Your task is to write out every line of the data exactly. Drop the pictures.

== Recorded information

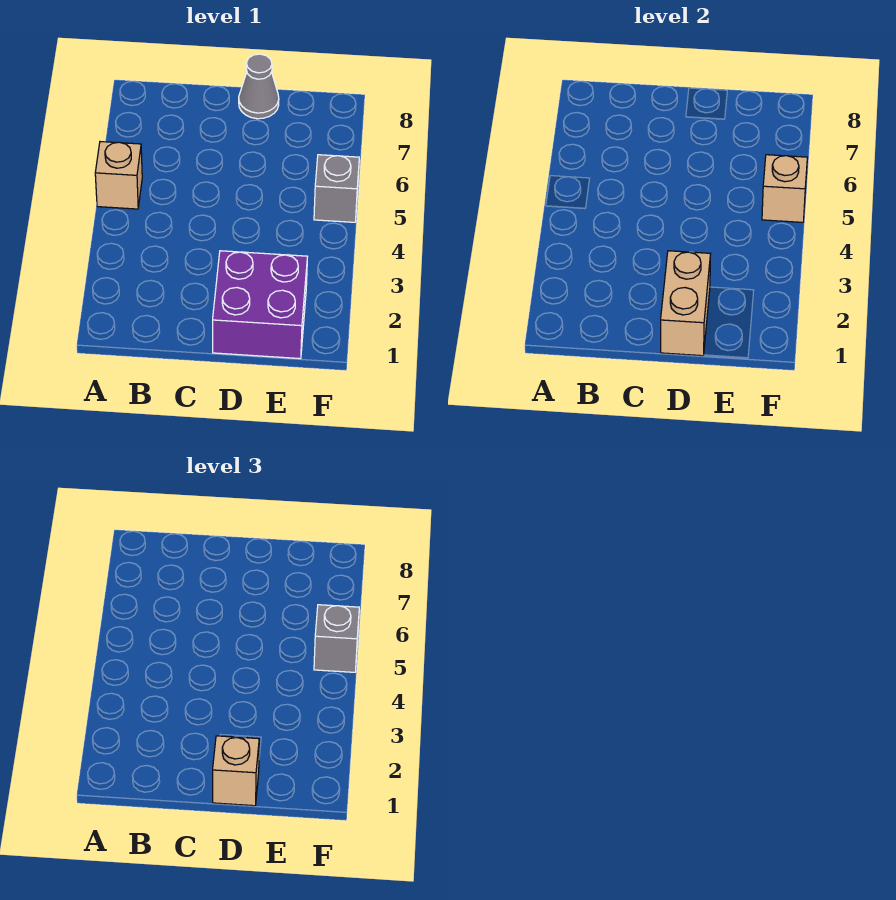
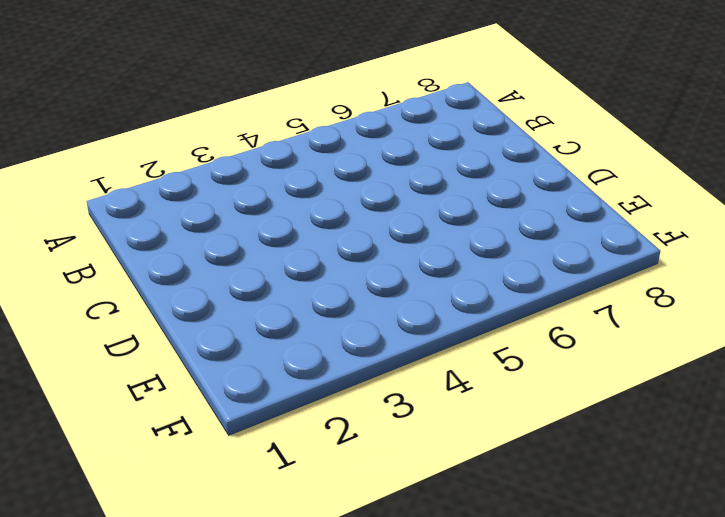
none -> tan brick A5 level 1
none -> purple brick D1:E2 level 1

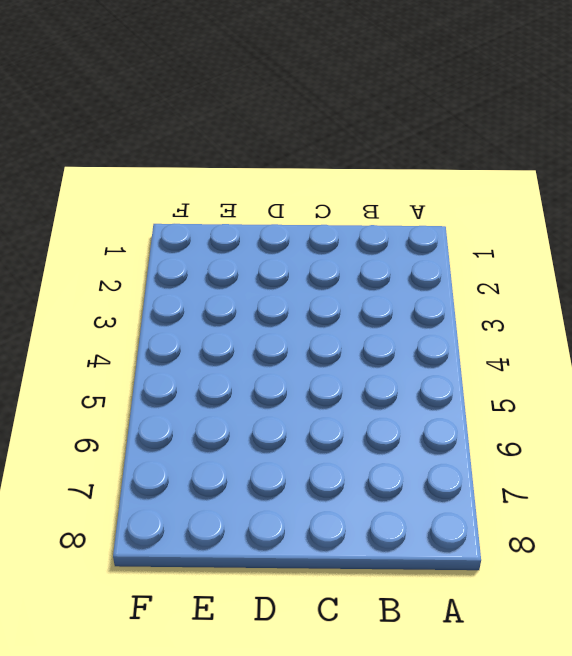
none -> tan brick A5 level 1
none -> purple brick D1:E2 level 1

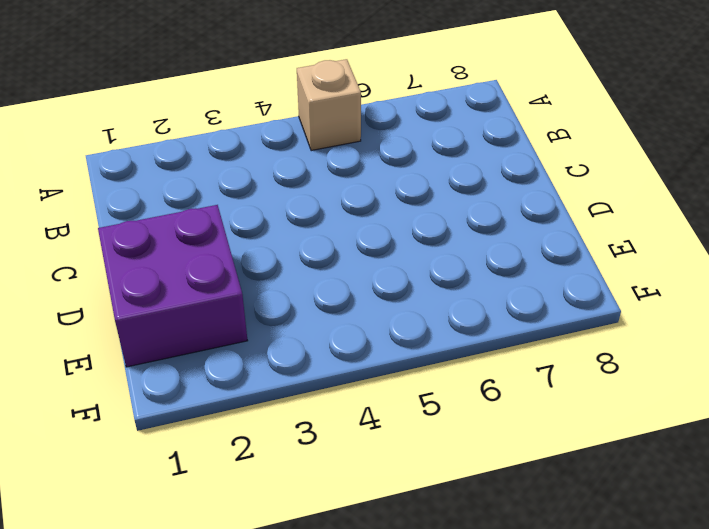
none -> grey cone D8 level 1
none -> grey brick F5 level 1

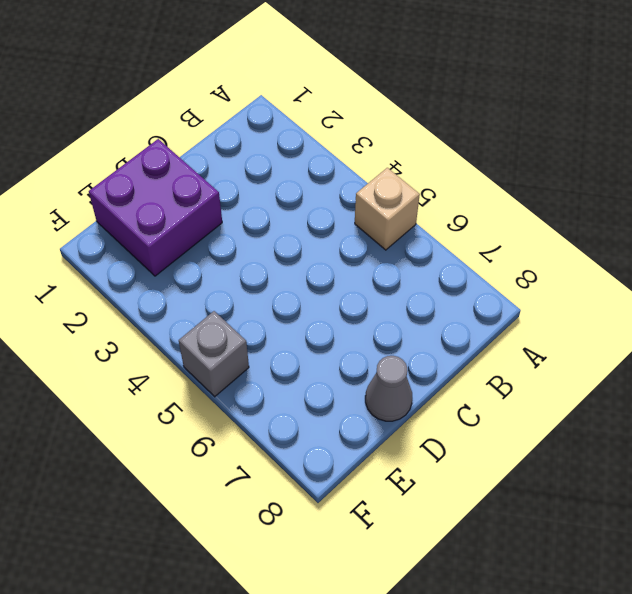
none -> tan brick D1:D2 level 2
none -> tan brick F5 level 2

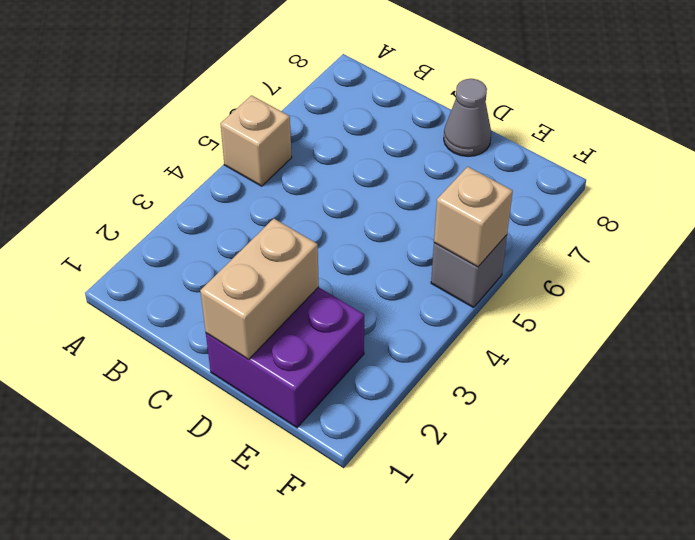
none -> tan brick D1 level 3
none -> grey brick F5 level 3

====

** Result for this task **
none -> tan brick A5 level 1
none -> purple brick D1:E2 level 1

none -> tan brick A5 level 1
none -> purple brick D1:E2 level 1

none -> grey cone D8 level 1
none -> grey brick F5 level 1

none -> tan brick D1:D2 level 2
none -> tan brick F5 level 2

none -> tan brick D1 level 3
none -> grey brick F5 level 3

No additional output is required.